*What is expected*
Return the lines below exactly, starting with the line that contains "C1: none -> 3.3uF (plus +9V, minus GND)" and stopping after the last line.
*** Block opens ***
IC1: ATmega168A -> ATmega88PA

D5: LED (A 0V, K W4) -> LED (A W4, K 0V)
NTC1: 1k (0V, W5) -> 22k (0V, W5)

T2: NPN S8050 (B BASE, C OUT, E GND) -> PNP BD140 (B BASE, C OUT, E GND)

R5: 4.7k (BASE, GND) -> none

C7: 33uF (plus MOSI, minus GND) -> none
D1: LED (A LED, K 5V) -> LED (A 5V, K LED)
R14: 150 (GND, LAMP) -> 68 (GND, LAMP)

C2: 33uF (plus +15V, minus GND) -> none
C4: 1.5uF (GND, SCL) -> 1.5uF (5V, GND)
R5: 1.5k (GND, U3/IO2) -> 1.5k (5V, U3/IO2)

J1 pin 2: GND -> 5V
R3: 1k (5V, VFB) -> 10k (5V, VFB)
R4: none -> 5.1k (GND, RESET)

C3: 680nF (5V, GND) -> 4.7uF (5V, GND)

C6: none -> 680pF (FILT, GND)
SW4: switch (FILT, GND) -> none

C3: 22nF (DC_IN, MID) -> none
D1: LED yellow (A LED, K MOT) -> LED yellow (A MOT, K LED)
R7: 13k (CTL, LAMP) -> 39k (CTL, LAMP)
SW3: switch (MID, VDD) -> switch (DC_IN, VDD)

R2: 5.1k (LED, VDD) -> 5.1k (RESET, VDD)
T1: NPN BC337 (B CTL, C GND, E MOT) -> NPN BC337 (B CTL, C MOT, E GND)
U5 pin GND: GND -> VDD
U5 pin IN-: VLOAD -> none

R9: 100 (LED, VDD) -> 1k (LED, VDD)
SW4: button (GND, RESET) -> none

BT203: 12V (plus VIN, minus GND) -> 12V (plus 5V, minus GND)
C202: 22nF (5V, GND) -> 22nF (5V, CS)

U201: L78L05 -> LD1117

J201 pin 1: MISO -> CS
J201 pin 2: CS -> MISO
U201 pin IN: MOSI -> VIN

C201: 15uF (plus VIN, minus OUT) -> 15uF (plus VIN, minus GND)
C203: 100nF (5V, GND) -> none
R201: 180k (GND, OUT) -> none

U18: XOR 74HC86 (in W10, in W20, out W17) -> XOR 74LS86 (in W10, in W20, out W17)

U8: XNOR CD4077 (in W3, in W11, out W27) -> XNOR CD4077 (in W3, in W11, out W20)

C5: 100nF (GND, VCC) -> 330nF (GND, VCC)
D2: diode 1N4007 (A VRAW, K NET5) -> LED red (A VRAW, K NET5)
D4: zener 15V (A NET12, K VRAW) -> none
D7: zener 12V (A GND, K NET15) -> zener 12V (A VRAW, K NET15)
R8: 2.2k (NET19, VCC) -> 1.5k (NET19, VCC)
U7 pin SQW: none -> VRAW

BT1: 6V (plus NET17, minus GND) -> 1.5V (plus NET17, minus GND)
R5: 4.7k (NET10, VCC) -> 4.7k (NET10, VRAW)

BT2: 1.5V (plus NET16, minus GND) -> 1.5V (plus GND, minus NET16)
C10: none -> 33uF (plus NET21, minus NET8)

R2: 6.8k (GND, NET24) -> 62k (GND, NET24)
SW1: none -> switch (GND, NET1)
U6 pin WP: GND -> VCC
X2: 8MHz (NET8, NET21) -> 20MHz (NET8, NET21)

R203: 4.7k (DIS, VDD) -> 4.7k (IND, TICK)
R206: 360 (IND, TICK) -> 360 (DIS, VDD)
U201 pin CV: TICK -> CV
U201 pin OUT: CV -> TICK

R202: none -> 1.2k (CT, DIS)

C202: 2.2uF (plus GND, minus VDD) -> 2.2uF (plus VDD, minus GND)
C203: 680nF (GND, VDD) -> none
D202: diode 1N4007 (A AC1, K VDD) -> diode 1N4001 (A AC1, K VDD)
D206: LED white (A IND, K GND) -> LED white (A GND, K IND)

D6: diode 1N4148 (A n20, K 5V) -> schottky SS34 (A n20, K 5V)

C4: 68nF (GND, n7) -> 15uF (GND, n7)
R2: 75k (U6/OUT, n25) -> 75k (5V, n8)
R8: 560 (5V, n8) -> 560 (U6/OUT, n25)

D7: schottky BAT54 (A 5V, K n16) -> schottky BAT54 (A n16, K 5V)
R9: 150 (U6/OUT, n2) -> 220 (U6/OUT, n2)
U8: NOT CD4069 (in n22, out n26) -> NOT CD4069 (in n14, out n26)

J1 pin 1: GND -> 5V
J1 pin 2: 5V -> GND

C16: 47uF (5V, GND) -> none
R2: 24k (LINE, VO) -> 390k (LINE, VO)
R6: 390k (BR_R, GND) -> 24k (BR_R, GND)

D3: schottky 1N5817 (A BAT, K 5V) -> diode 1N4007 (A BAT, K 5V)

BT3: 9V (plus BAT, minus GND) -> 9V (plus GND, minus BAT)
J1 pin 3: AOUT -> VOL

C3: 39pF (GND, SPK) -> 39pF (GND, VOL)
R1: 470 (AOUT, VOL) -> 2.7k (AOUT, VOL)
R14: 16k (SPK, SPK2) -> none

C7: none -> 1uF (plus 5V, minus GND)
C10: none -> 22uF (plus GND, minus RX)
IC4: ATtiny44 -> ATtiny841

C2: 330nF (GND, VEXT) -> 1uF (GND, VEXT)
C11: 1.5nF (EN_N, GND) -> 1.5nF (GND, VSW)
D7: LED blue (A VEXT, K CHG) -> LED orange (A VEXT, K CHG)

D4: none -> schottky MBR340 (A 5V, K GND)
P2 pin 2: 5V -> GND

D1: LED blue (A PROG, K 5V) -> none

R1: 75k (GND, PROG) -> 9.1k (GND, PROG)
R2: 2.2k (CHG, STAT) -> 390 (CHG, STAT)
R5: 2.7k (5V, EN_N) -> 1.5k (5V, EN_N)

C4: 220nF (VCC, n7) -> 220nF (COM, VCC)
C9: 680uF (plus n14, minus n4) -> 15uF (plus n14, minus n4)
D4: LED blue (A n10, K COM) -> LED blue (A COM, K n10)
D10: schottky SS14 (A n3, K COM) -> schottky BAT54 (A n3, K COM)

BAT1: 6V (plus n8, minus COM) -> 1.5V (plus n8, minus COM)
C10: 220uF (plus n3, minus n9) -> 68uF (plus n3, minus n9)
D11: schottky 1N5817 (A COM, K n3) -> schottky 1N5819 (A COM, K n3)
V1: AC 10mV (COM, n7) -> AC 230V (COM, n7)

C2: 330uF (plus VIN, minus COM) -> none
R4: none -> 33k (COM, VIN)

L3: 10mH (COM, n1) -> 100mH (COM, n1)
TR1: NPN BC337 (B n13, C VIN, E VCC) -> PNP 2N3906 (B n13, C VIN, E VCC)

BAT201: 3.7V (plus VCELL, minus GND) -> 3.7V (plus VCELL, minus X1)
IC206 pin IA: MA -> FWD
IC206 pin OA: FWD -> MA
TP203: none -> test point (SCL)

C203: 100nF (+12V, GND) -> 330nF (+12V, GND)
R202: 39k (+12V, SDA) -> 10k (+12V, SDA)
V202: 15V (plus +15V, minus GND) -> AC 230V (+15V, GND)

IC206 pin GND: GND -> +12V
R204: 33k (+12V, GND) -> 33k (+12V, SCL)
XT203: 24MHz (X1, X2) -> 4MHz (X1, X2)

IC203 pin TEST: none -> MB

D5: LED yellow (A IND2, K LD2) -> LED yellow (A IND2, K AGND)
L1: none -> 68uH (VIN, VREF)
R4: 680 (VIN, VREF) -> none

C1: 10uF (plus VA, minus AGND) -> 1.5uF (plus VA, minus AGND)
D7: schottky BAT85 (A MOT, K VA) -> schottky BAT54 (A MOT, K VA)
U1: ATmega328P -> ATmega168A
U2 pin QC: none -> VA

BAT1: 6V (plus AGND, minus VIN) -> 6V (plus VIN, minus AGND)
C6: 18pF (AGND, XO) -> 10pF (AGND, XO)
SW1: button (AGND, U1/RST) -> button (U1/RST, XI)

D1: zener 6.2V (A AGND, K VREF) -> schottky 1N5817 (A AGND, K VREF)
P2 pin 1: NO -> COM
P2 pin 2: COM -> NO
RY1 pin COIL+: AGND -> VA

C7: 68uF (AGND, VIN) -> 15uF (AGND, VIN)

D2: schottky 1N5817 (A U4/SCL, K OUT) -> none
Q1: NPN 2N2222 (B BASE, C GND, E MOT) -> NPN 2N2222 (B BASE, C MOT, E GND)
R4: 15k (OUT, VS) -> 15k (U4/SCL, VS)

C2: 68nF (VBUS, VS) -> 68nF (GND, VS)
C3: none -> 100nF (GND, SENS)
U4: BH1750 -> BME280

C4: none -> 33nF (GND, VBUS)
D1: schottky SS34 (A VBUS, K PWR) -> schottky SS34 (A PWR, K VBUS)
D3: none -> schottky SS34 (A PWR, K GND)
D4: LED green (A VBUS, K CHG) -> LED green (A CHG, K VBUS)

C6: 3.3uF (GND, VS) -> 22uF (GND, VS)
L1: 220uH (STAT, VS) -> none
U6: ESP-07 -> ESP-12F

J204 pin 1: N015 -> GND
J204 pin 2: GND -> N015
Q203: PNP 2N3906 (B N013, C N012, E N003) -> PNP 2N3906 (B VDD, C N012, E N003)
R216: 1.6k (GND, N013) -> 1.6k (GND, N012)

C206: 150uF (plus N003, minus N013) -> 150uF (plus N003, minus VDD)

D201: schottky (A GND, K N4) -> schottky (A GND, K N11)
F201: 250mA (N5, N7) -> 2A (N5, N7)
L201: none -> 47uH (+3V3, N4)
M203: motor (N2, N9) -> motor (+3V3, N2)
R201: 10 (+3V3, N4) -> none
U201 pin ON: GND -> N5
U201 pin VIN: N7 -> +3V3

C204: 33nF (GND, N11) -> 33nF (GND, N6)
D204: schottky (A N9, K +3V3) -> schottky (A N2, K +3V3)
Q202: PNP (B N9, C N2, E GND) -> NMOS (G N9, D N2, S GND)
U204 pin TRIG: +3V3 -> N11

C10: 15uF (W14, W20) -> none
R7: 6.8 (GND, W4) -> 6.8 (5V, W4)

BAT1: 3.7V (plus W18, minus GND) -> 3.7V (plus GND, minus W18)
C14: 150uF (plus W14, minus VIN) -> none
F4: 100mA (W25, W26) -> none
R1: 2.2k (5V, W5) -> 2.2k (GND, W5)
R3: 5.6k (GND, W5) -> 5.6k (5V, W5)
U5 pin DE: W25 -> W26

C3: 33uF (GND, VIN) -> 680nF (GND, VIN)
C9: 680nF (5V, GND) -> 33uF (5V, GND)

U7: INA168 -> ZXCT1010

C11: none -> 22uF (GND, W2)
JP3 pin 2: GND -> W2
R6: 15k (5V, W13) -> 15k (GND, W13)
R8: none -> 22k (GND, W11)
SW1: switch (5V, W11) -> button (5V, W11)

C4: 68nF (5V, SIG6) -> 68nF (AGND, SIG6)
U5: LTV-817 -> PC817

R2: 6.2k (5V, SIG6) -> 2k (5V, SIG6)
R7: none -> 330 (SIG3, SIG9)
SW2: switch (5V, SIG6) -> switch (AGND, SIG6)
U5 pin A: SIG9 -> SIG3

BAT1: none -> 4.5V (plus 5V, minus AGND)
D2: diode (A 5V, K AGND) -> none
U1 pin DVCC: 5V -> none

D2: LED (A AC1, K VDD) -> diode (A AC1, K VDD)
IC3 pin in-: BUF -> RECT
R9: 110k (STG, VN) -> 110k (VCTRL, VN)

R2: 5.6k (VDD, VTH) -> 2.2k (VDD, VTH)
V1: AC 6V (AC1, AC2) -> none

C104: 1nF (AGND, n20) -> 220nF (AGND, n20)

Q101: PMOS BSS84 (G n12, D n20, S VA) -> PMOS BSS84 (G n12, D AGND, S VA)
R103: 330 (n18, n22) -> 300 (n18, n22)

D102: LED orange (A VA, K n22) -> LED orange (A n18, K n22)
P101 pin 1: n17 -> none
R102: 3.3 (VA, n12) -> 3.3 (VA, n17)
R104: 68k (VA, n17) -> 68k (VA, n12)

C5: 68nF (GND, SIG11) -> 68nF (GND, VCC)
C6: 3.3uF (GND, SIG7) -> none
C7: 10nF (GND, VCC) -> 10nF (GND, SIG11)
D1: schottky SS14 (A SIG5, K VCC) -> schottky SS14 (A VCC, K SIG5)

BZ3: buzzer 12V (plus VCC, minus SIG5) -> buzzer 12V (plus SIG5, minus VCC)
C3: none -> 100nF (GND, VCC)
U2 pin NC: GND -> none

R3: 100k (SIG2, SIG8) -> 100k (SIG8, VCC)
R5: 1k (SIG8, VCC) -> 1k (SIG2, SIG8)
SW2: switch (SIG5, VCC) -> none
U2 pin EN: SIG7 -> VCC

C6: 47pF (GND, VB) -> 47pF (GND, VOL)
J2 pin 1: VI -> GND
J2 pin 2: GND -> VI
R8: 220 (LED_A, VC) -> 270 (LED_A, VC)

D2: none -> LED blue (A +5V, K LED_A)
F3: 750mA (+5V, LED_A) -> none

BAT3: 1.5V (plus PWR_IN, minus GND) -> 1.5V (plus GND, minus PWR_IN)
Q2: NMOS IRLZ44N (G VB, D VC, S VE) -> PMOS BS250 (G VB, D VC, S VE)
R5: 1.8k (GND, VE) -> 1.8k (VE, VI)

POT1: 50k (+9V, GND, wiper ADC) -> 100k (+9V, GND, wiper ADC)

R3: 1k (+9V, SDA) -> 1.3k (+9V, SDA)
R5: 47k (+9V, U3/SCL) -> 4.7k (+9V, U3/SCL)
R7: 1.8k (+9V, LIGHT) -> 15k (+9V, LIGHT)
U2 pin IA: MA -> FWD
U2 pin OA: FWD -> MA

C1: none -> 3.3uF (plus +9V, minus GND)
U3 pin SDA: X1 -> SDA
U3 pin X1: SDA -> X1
*** Block closes ***
*Written solution*
C1: none -> 3.3uF (plus +9V, minus GND)
U3 pin SDA: X1 -> SDA
U3 pin X1: SDA -> X1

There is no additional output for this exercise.